## Problem
Take the line containing "none -> orange brick E5 level 2" and each line after it through the end of the data below, and return them exactly, minus any pictures.

## Spatial object tracking data

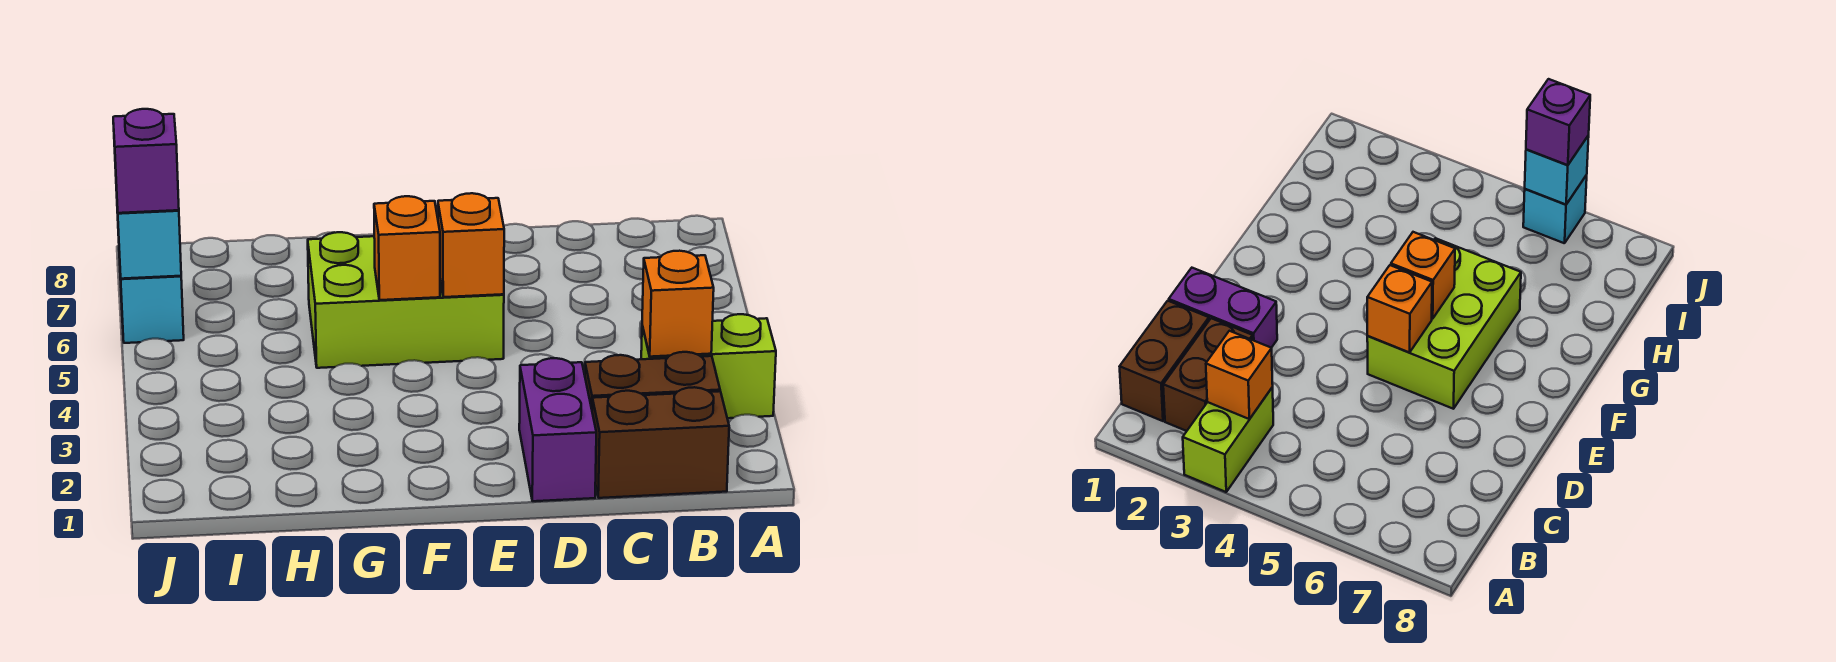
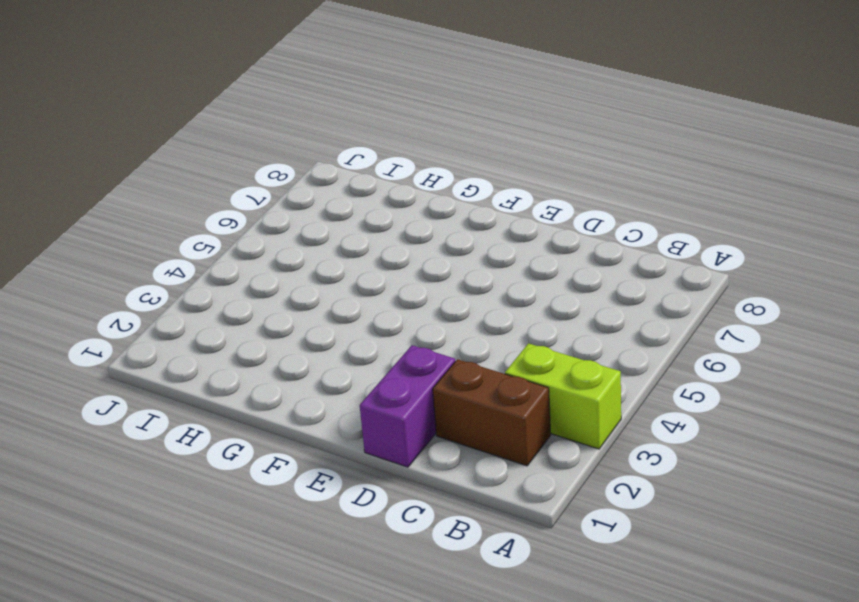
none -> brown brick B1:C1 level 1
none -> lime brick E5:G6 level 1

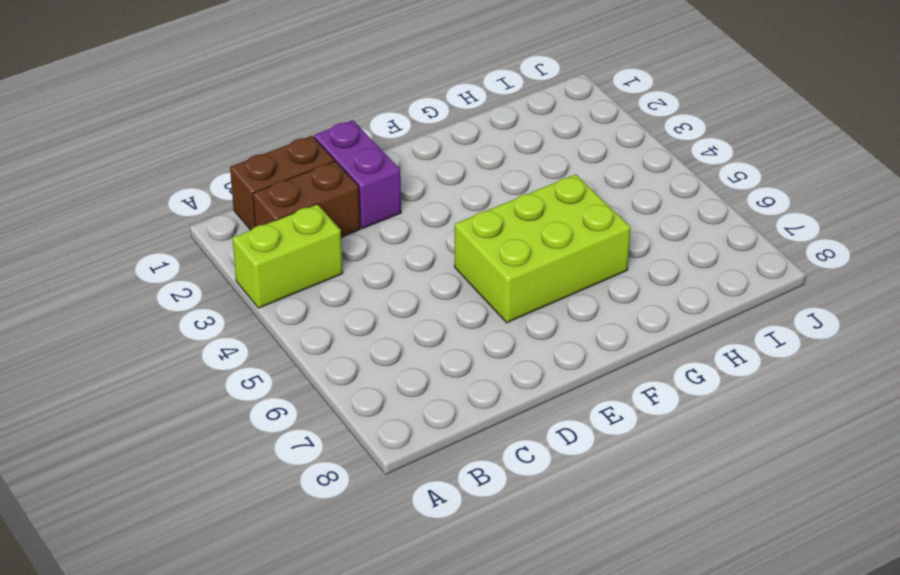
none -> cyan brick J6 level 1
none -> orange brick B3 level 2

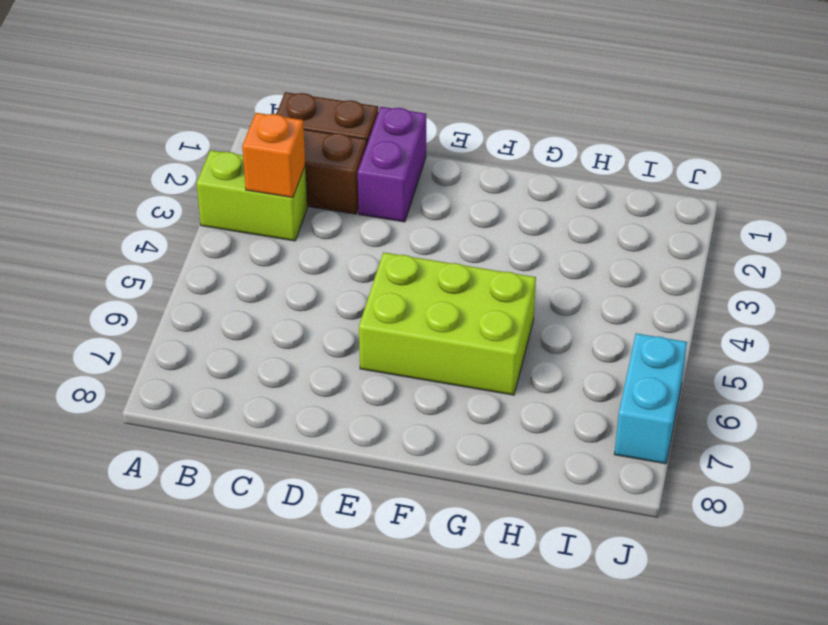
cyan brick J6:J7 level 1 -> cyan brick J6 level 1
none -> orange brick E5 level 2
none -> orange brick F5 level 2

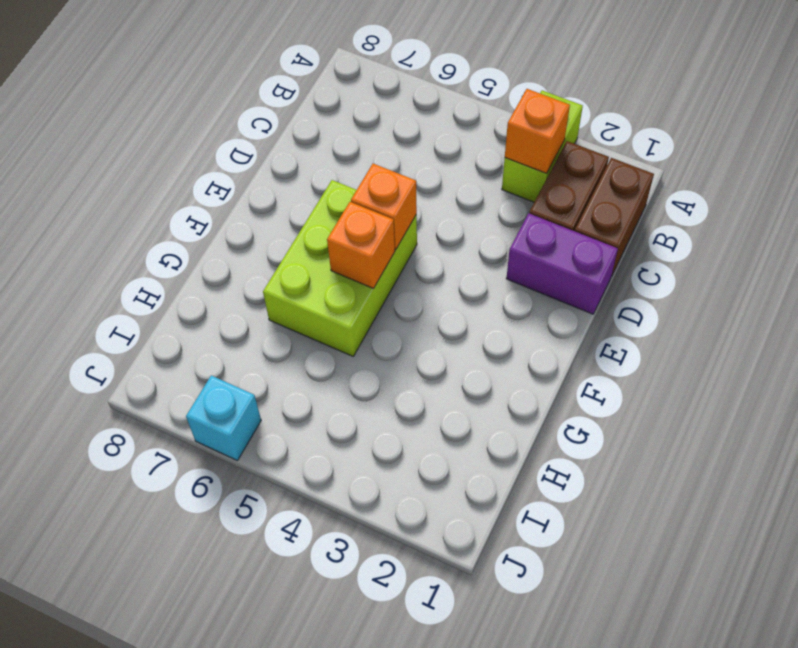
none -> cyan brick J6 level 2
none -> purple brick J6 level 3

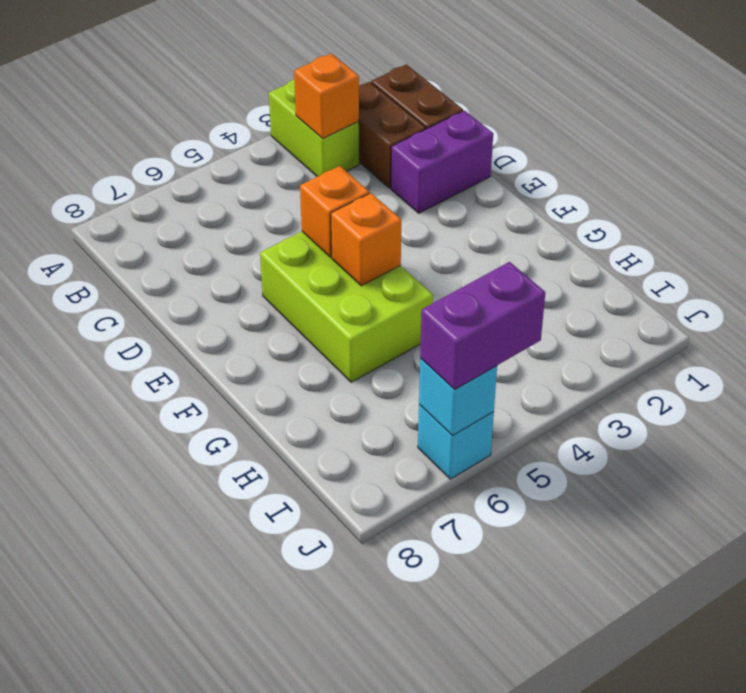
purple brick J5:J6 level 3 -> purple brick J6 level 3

## Your response
none -> orange brick E5 level 2
none -> orange brick F5 level 2

none -> cyan brick J6 level 2
none -> purple brick J6 level 3

purple brick J5:J6 level 3 -> purple brick J6 level 3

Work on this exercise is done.